• [THE INPUT]:

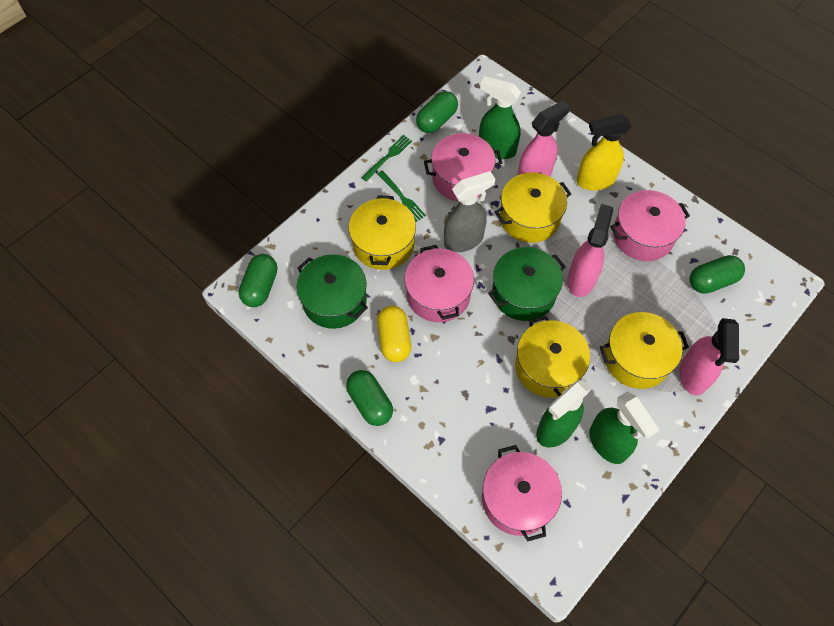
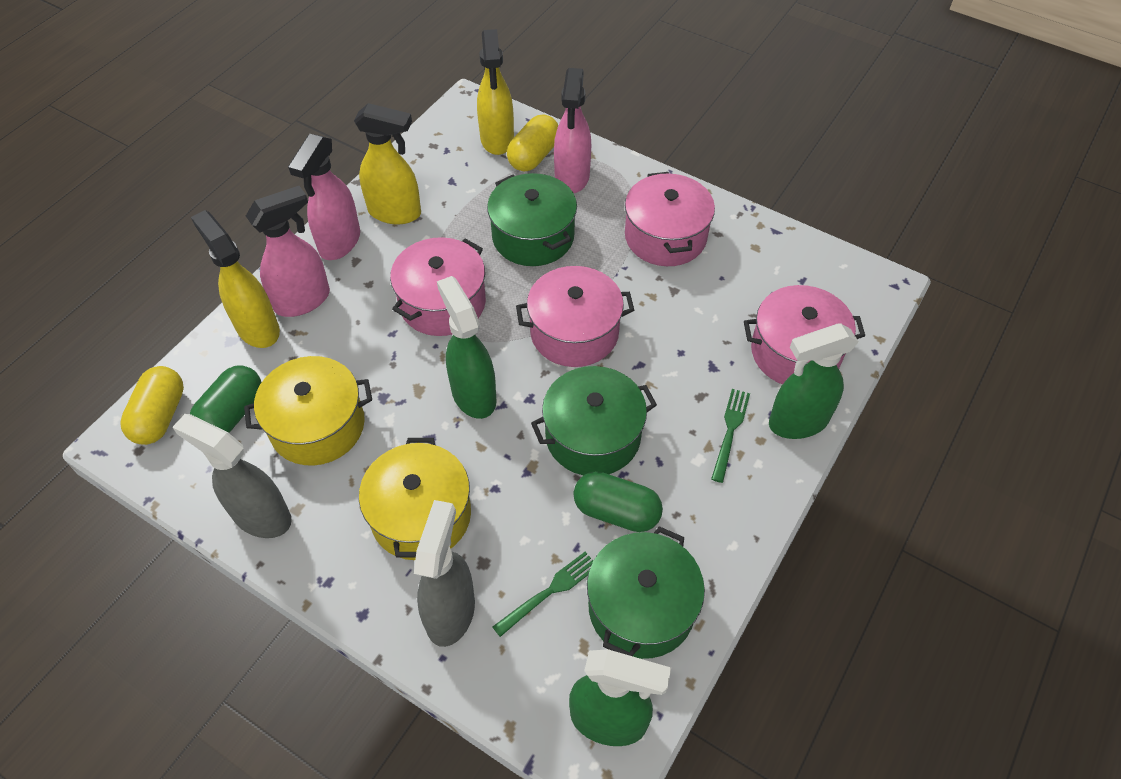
green capsule: 4 -> 2
green pot: 2 -> 3
grey spray bottle: 1 -> 2
yellow capsule: 1 -> 2
yellow pot: 4 -> 2
yellow spray bottle: 1 -> 3

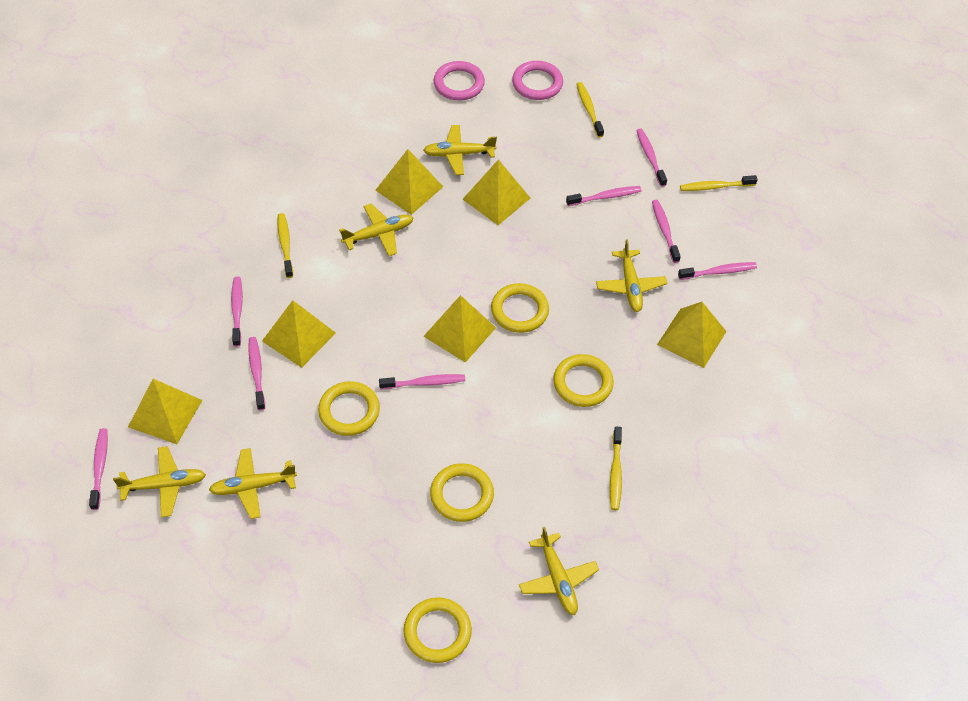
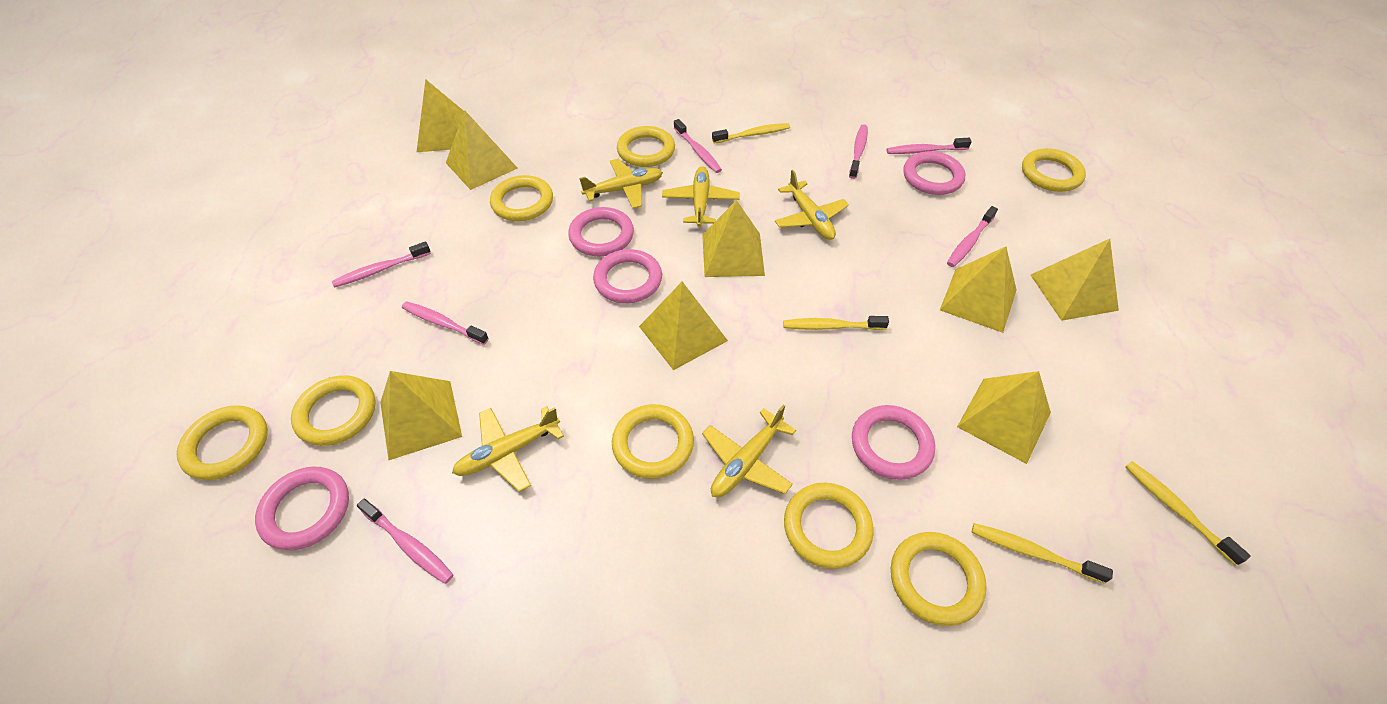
pink ring: 2 -> 5
pink toothbrush: 8 -> 7
yellow plane: 6 -> 5
yellow pyramid: 6 -> 8
yellow ring: 5 -> 8

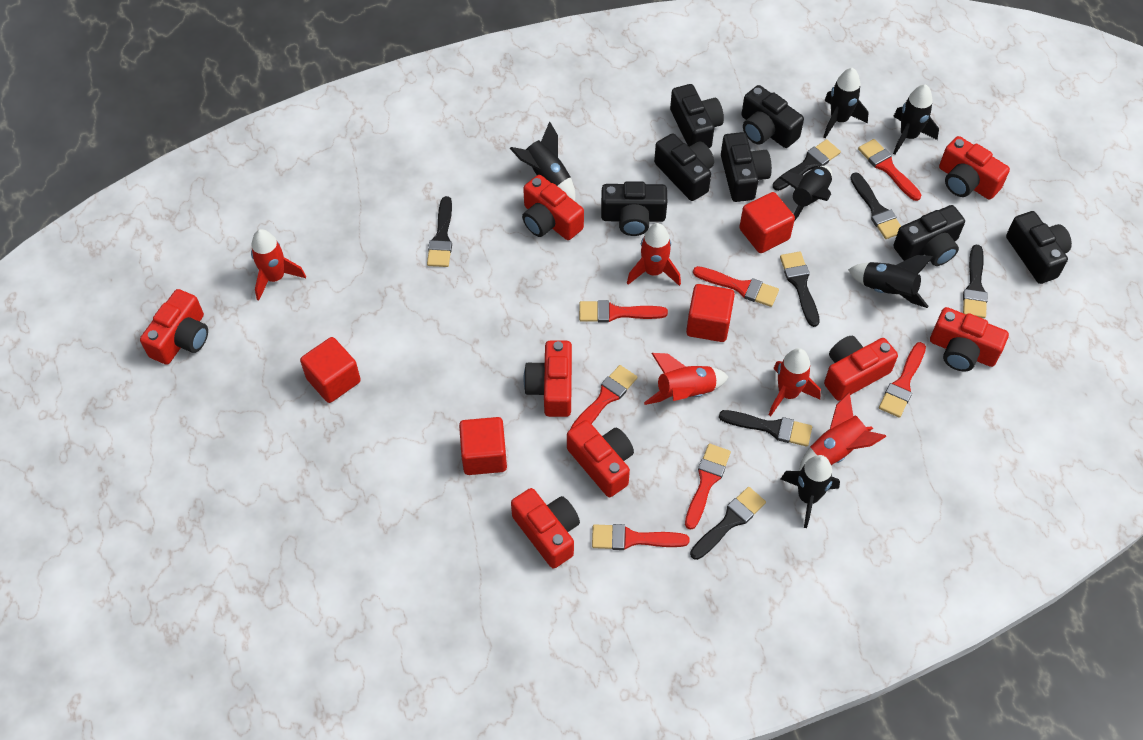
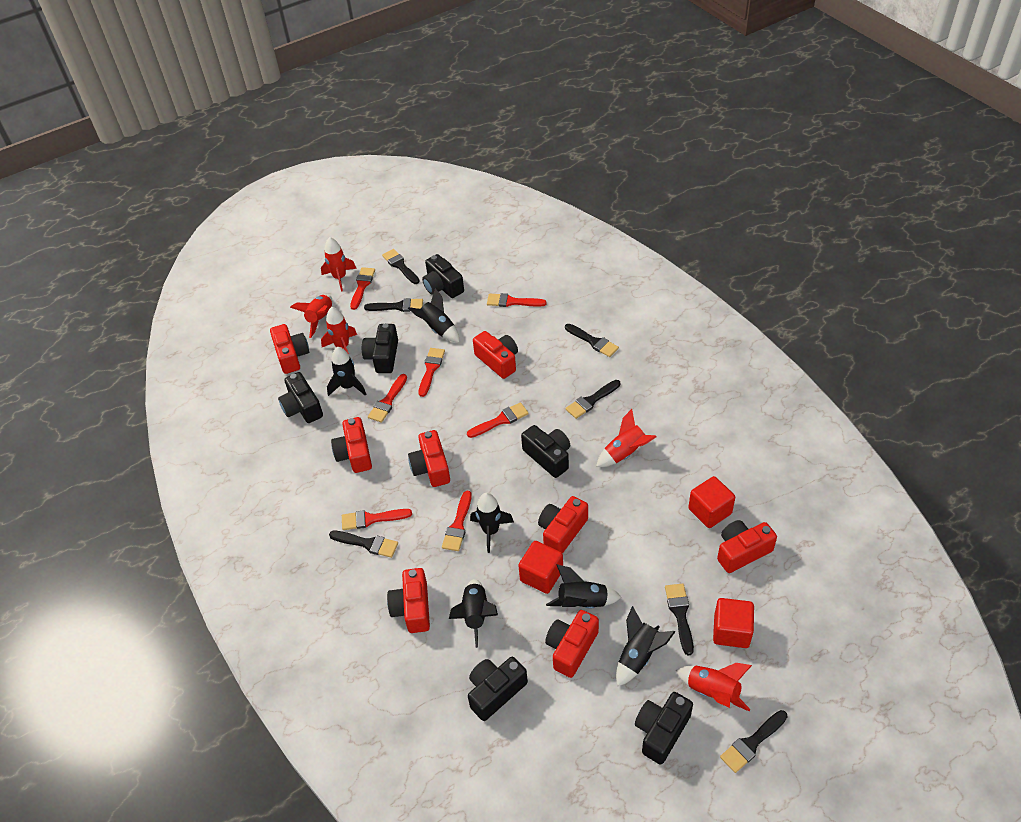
black camera: 7 -> 6
red cube: 4 -> 3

• [WHAT THIS TASK INVOLVES]: Copy out the material above in full and exactly; its pictures are not to appear.

• [RESPONSE AREA]:
green capsule: 4 -> 2
green pot: 2 -> 3
grey spray bottle: 1 -> 2
yellow capsule: 1 -> 2
yellow pot: 4 -> 2
yellow spray bottle: 1 -> 3

pink ring: 2 -> 5
pink toothbrush: 8 -> 7
yellow plane: 6 -> 5
yellow pyramid: 6 -> 8
yellow ring: 5 -> 8

black camera: 7 -> 6
red cube: 4 -> 3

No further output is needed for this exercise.